• WORK TO BE COMPLETED: Copy exactly, beginning with the line holding "[(188,447),(182,437),(174,443),(179,452),(188,447)]" and ending with the final line of the data beneath this task; copy nothing else, and leave out every picture.

Entries taken from a collection
-----

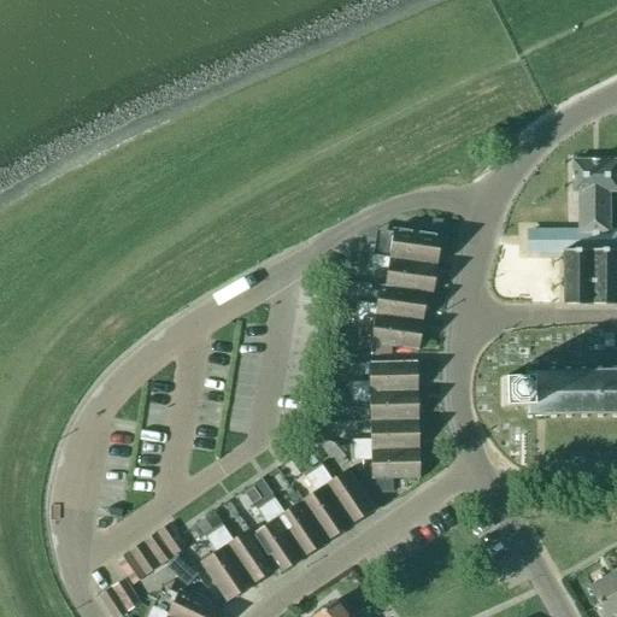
[(616,175),(616,160),(589,160),(571,162),(571,192),(577,192),(579,233),(580,233),(580,251),(563,251),(563,305),(616,305),(616,250),(606,251),(606,233),(607,233),(607,192),(616,191),(616,175)]
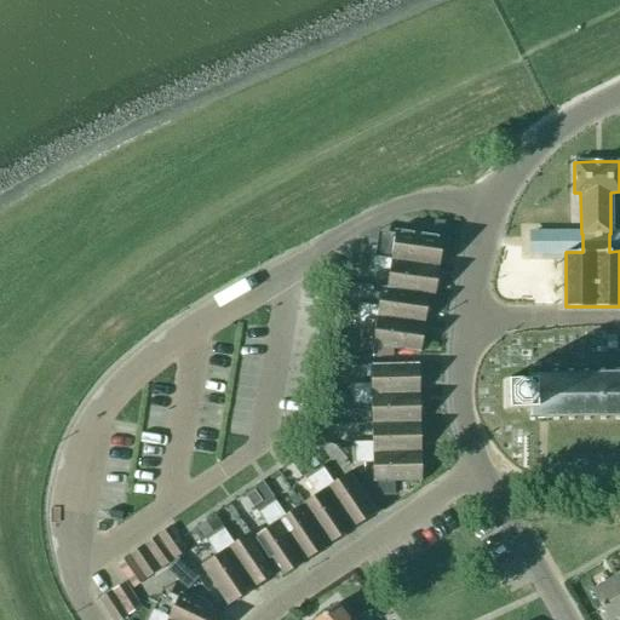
[(373,257),(437,267),(442,237),(394,230),(394,235),(377,233),(373,257)]
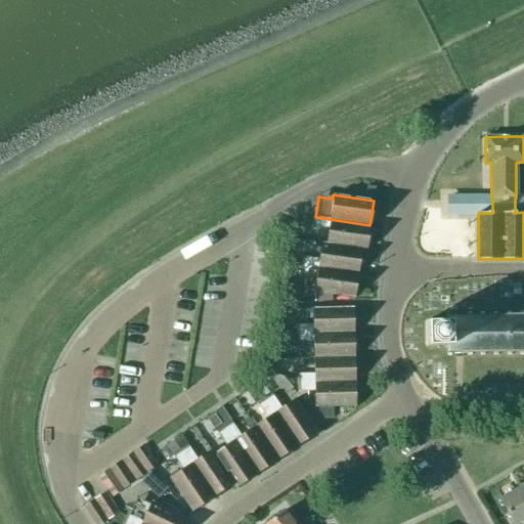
[(329,228),(326,244),(361,249),(361,250),(366,251),(369,225),(315,217),(314,226),(329,228)]
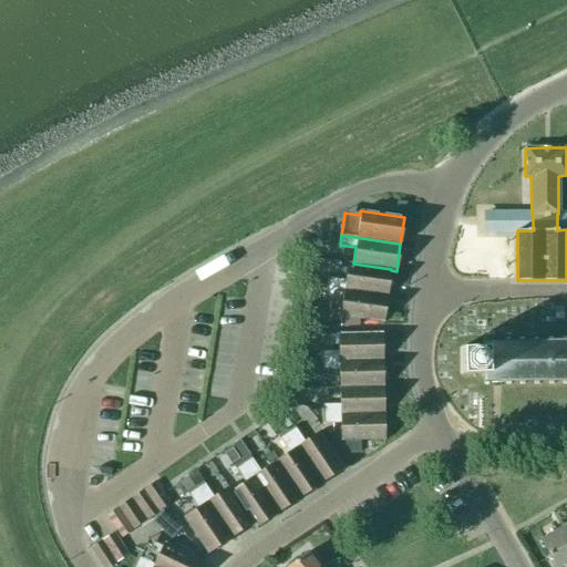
[(388,296),(391,270),(391,269),(353,264),(348,263),(344,280),(327,277),(325,287),(388,296)]
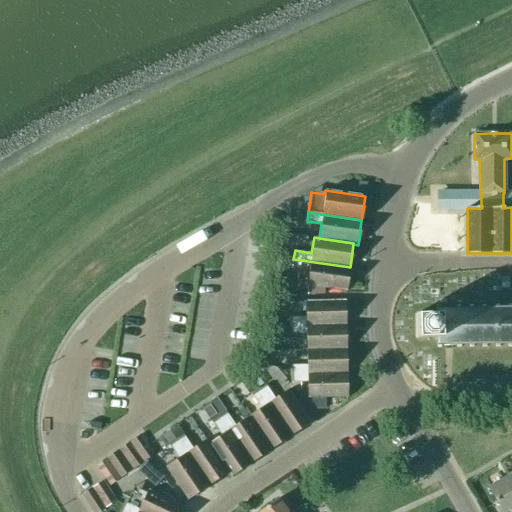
[(350,267),(293,259),(292,267),(309,270),(307,286),(346,291),(350,267)]
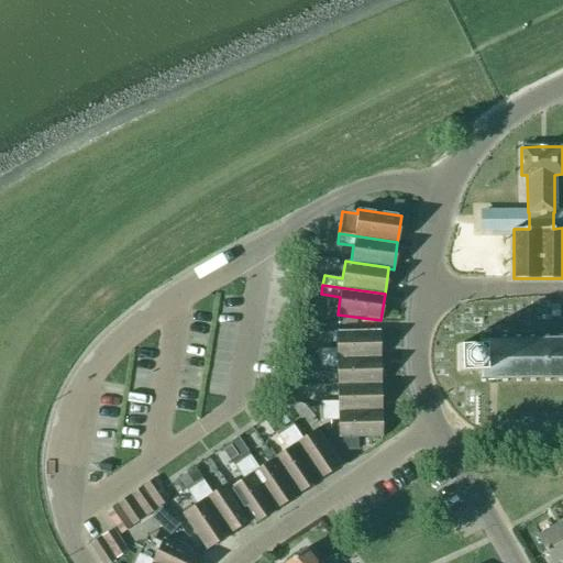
[(317,349),(318,359),(379,356),(379,330),(335,331),(335,349),(317,349)]
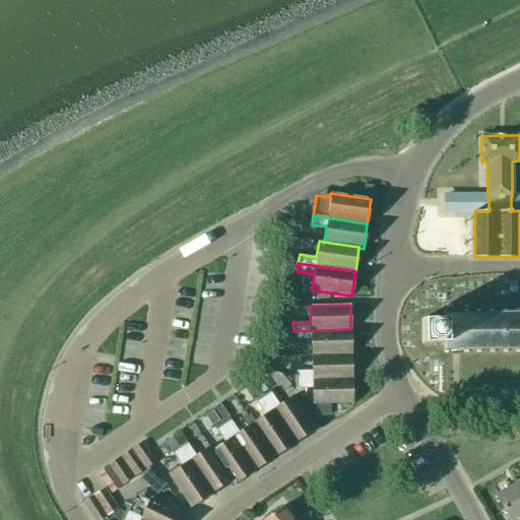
[(519,312),(518,312),(518,310),(514,310),(514,312),(506,313),(506,310),(501,310),(501,313),(492,313),(492,310),(488,310),(488,313),(479,313),(479,310),(474,310),(474,313),(466,313),(466,310),(462,310),(462,313),(446,313),(446,311),(442,311),(442,318),(420,319),(421,344),(443,343),(443,353),(446,353),(446,350),(463,350),(463,353),(467,352),(467,350),(475,350),(475,352),(479,352),(479,350),(489,350),(489,352),(493,352),(493,350),(502,350),(502,352),(507,352),(507,350),(515,349),(515,352),(519,352),(519,349),(519,312)]
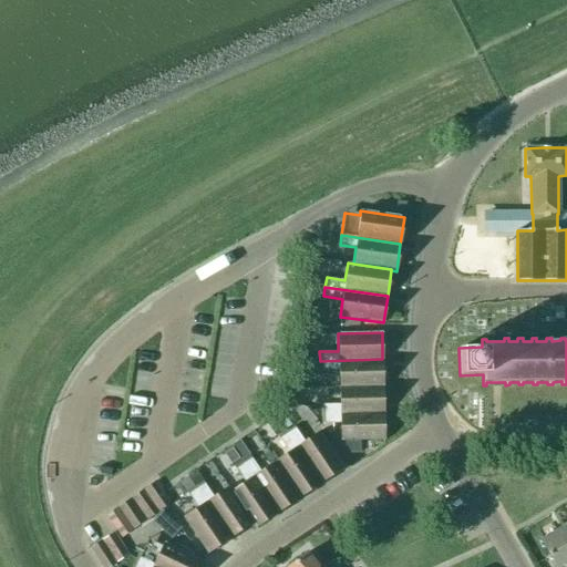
[(383,385),(382,359),(320,361),(320,370),(339,370),(339,387),(383,385)]
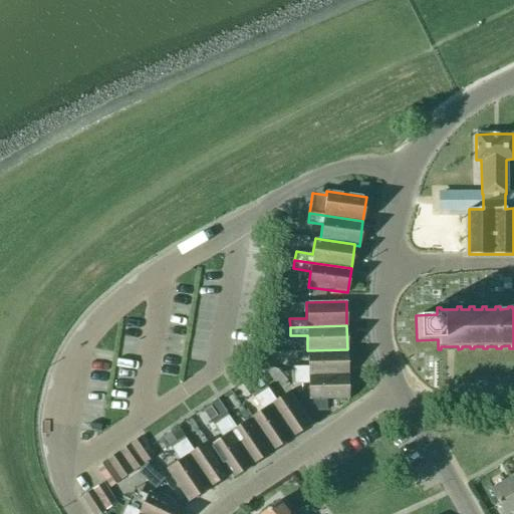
[(290,333),(290,331),(290,327),(271,327),(271,336),(290,335),(290,333)]
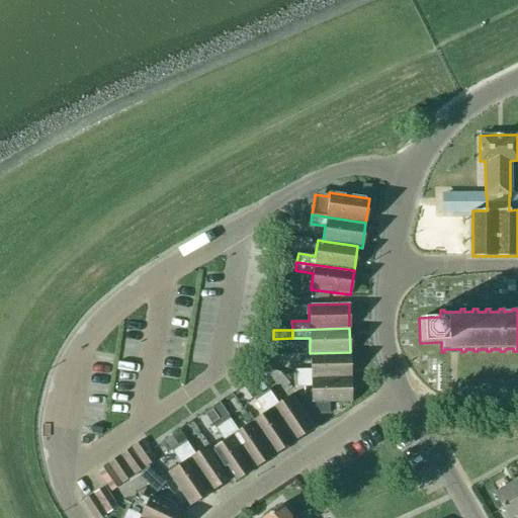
[(351,376),(350,352),(310,353),(311,369),(293,369),(293,371),(293,378),(351,376)]
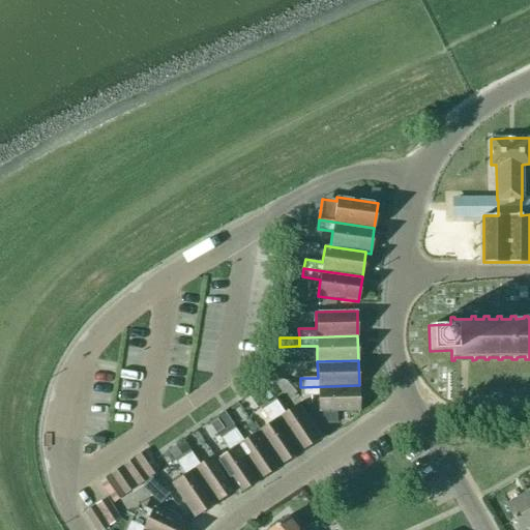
[(318,395),(318,412),(323,412),(323,423),(337,423),(337,412),(359,411),(359,385),(300,387),(300,395),(318,395)]
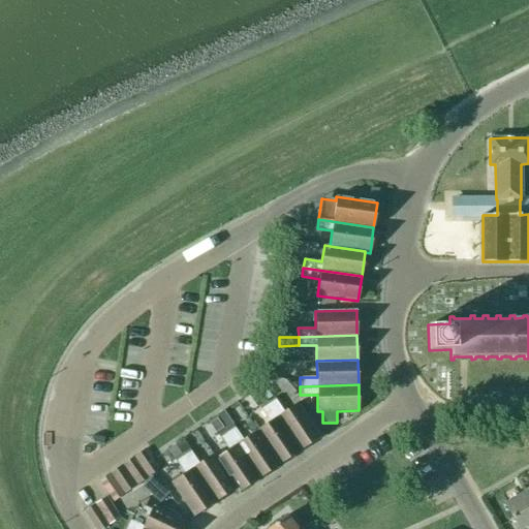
[(274,398),(267,402),(300,450),(320,436),(298,402),(283,412),(274,398)]
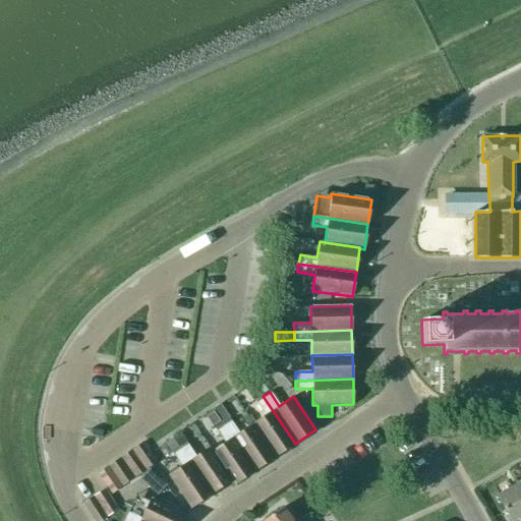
[(275,458),(295,444),(263,396),(255,401),(265,415),(251,424),(275,458)]
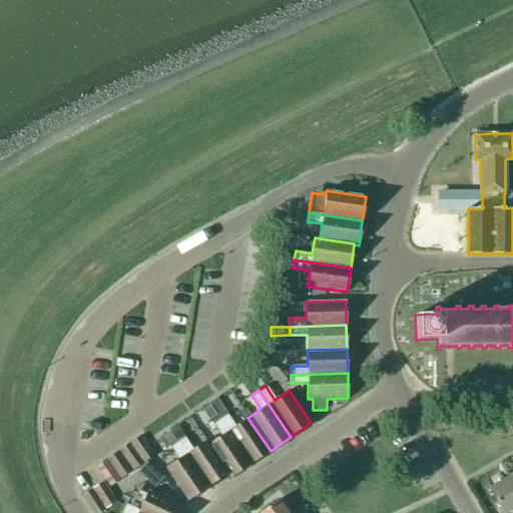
[(218,417),(226,411),(220,404),(216,398),(208,403),(218,417)]
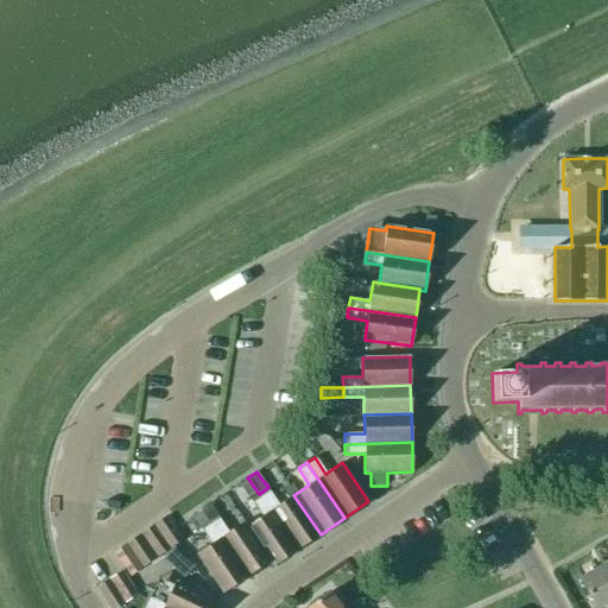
[(255,493),(248,481),(239,487),(247,499),(255,493)]
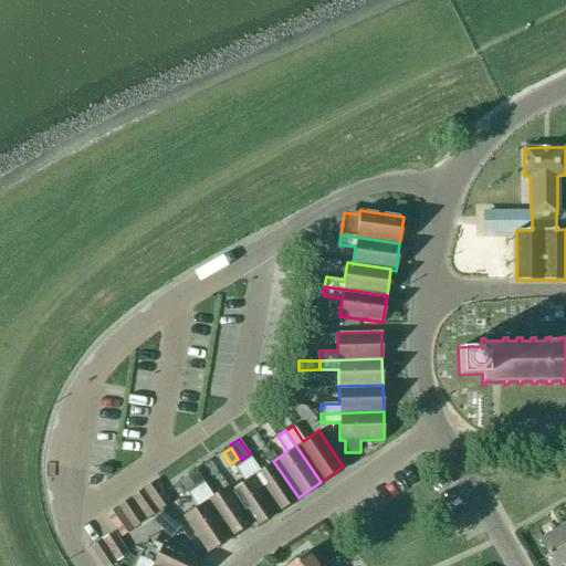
[(275,512),(299,498),(273,461),(259,470),(249,456),(241,460),(275,512)]
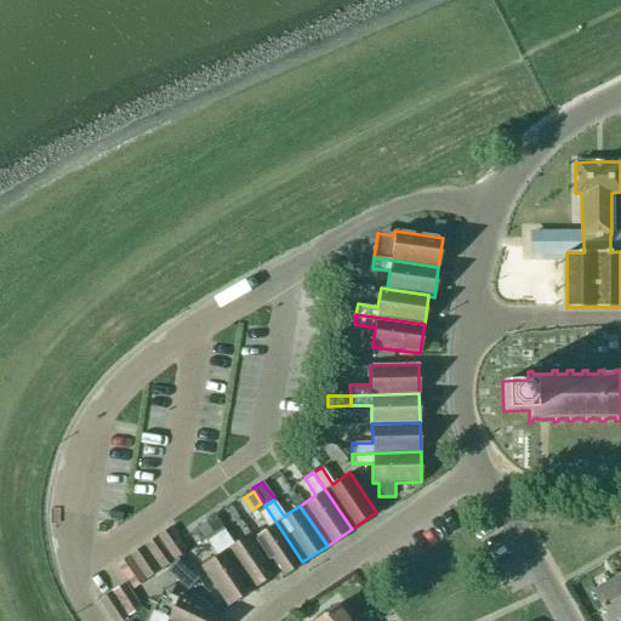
[(302,562),(265,505),(256,511),(268,528),(252,537),(275,574),(278,579),(302,562)]
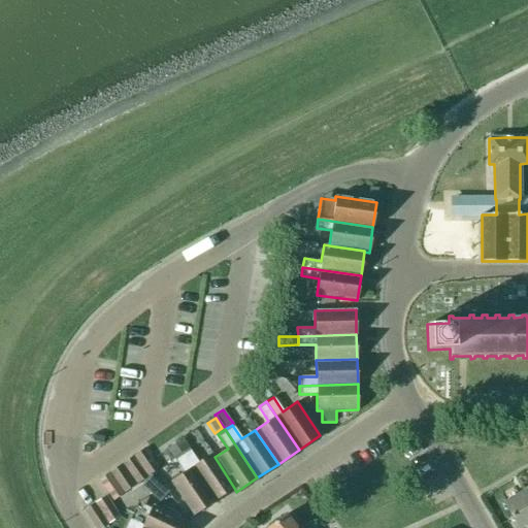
[(188,447),(182,437),(174,443),(179,452),(188,447)]
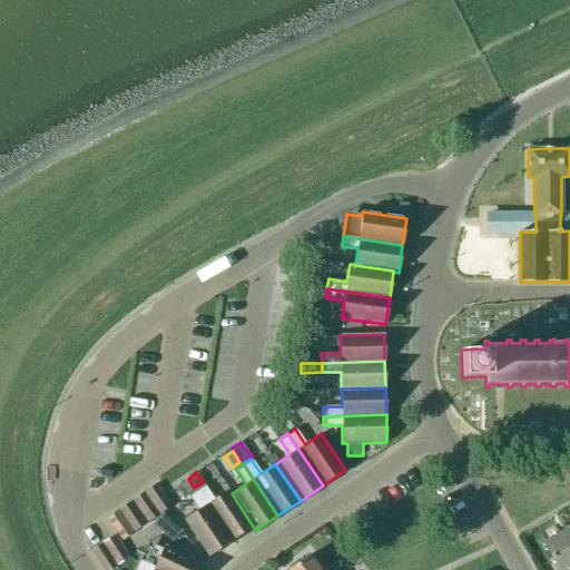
[(194,490),(195,489),(188,480),(179,485),(186,495),(188,494),(189,493),(194,490)]
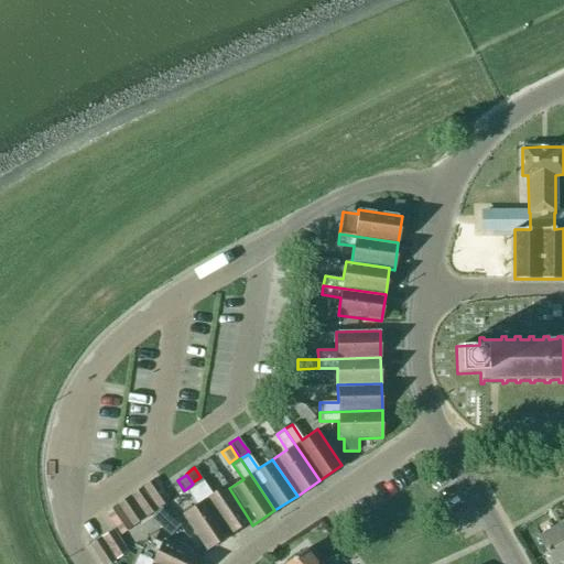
[(250,521),(229,488),(226,484),(212,494),(201,478),(193,484),(228,535),(250,521)]
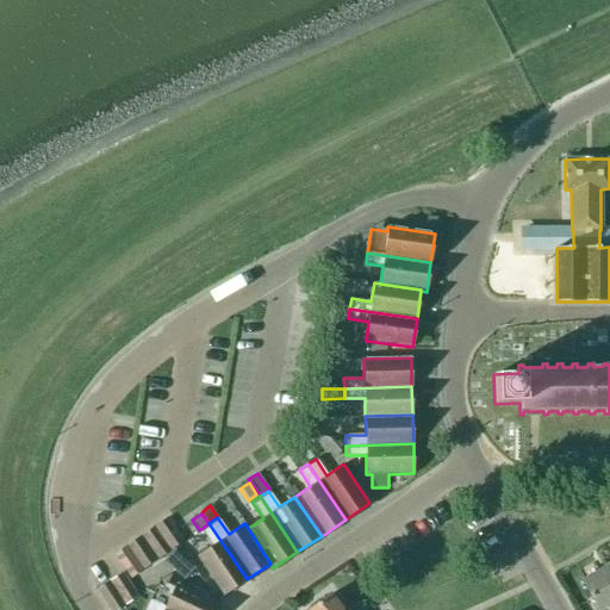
[(154,527),(170,551),(182,541),(166,518),(154,527)]
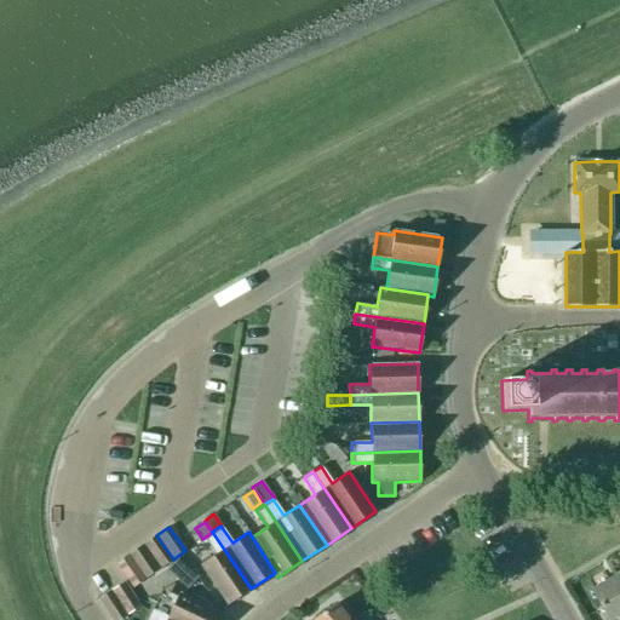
[(251,589),(212,532),(211,533),(205,538),(216,555),(200,566),(227,606),(251,589)]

-----

• WRITTEN RESPONSE:
[(188,447),(182,437),(174,443),(179,452),(188,447)]
[(194,490),(195,489),(188,480),(179,485),(186,495),(188,494),(189,493),(194,490)]
[(250,521),(229,488),(226,484),(212,494),(201,478),(193,484),(228,535),(250,521)]
[(154,527),(170,551),(182,541),(166,518),(154,527)]
[(251,589),(212,532),(211,533),(205,538),(216,555),(200,566),(227,606),(251,589)]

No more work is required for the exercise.